Only the lines from the one containing "(606, 603) = (805, 190): grey pot -> none" through the end of the records should be retyped, exactly and including both ends; pictures stay out.

(Object tracking records)
—————
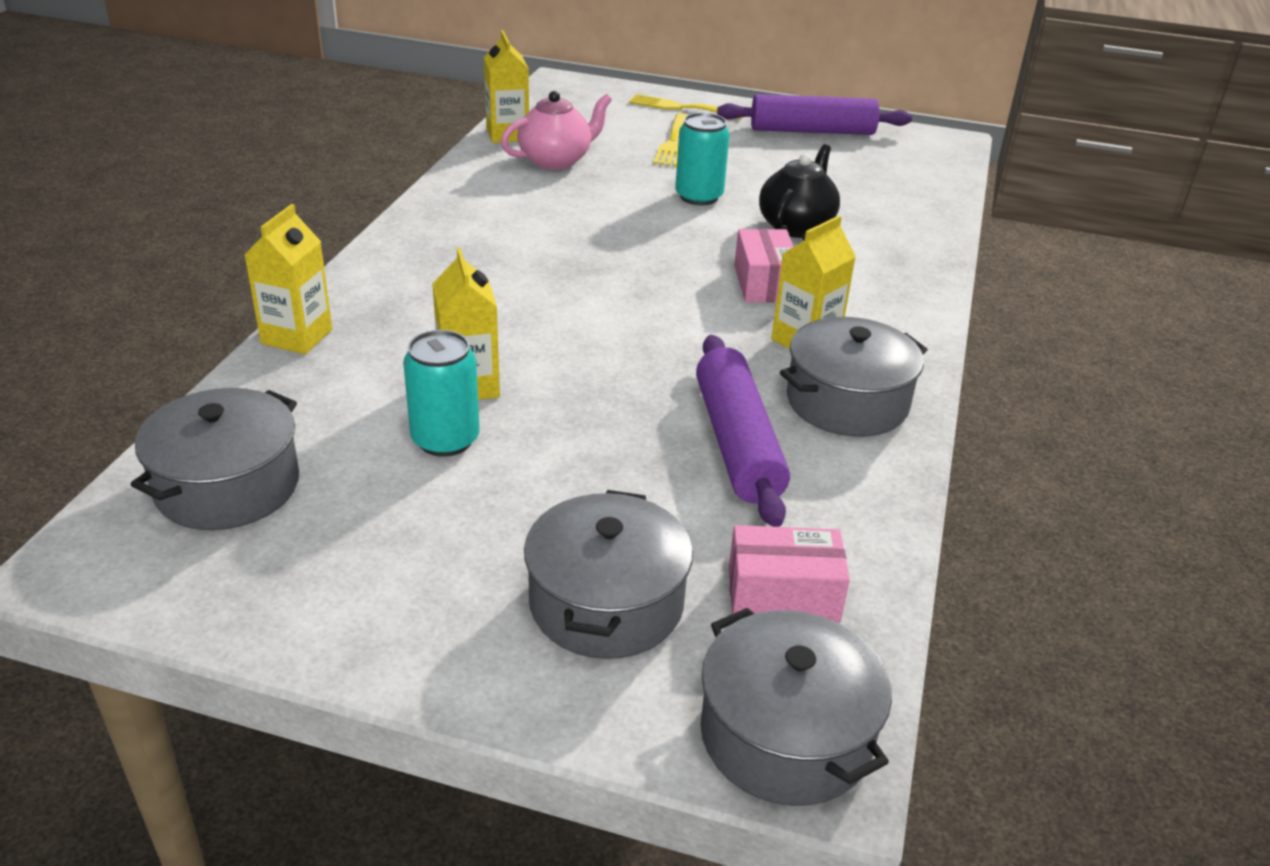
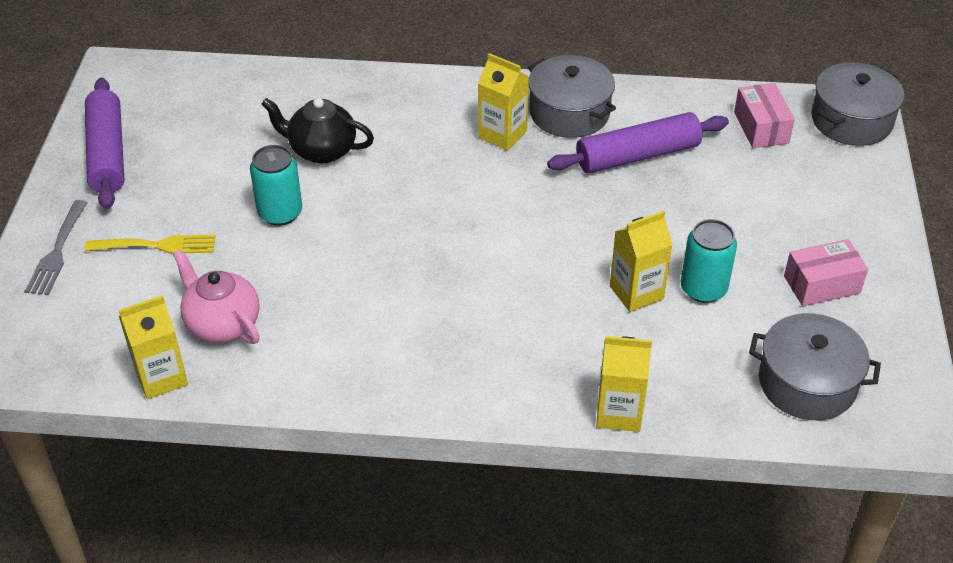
camera: 100 degrees left, 10 degrees up
(606, 603) = (805, 190): grey pot -> none
(681, 107) = (57, 252): yellow fork -> grey fork
(764, 283) = (427, 160): pink box -> pink box (821, 284)

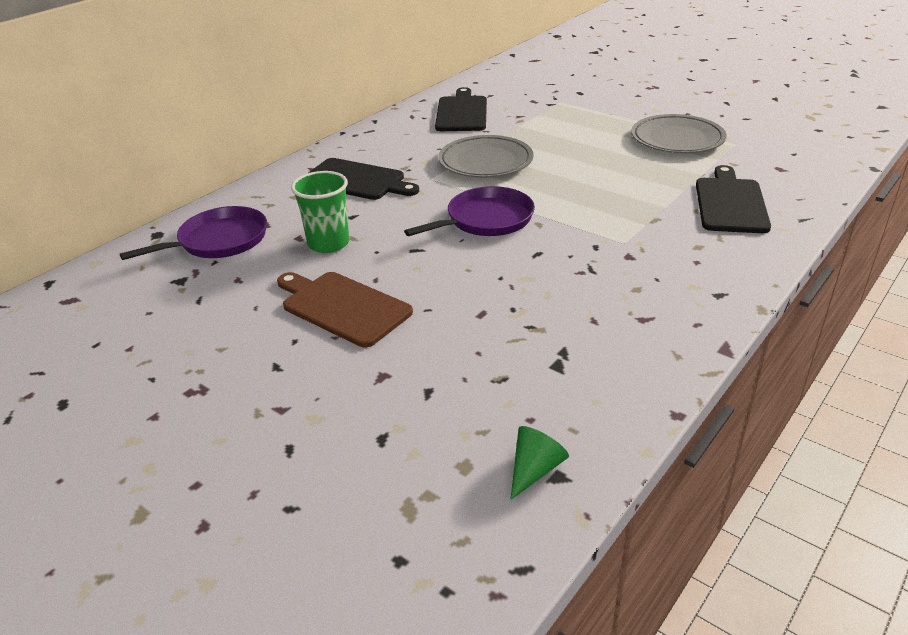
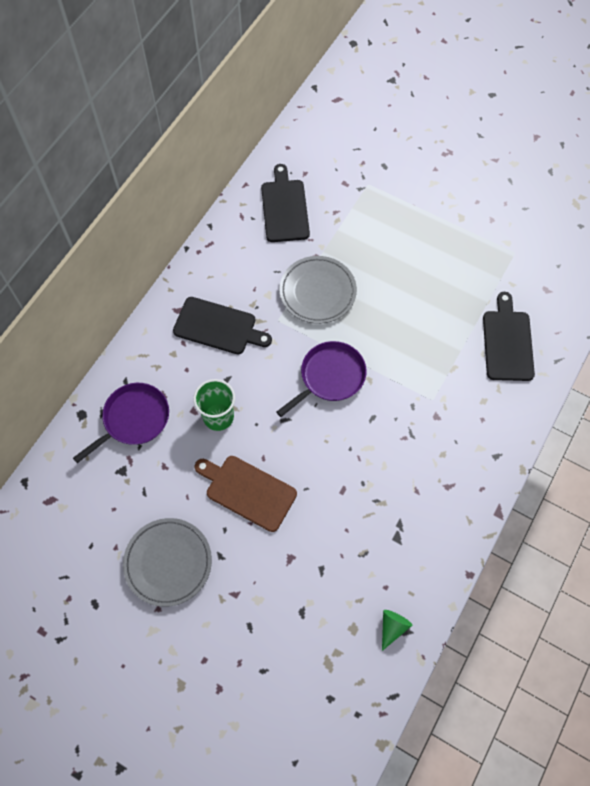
camera: 10 degrees left, 30 degrees up
(677, 139) = (469, 247): grey plate -> grey plate (168, 563)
—————
Answer to this exercise
(606, 603) = (805, 190): grey pot -> none
(681, 107) = (57, 252): yellow fork -> grey fork
(764, 283) = (427, 160): pink box -> pink box (821, 284)

camera: 10 degrees left, 30 degrees up
(677, 139) = (469, 247): grey plate -> grey plate (168, 563)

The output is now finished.